##### Available data

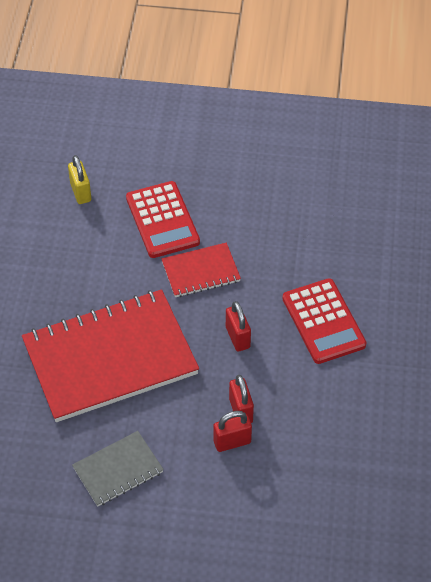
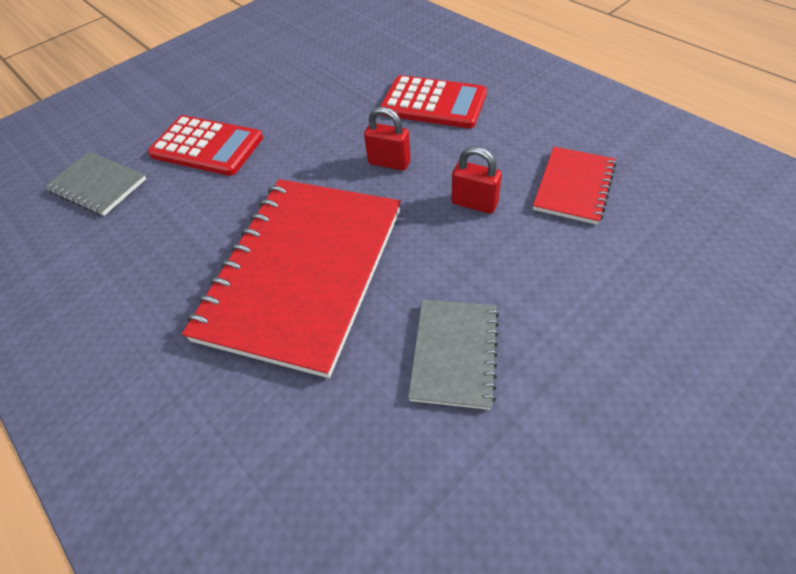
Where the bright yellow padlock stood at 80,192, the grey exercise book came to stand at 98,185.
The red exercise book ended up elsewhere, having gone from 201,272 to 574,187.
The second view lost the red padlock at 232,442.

##########

▶ What to work on:
Exactly as written, restate all of the data, leaving out the images.

▶ Solution:
Where the bright yellow padlock stood at 80,192, the grey exercise book came to stand at 98,185.
The red exercise book ended up elsewhere, having gone from 201,272 to 574,187.
The second view lost the red padlock at 232,442.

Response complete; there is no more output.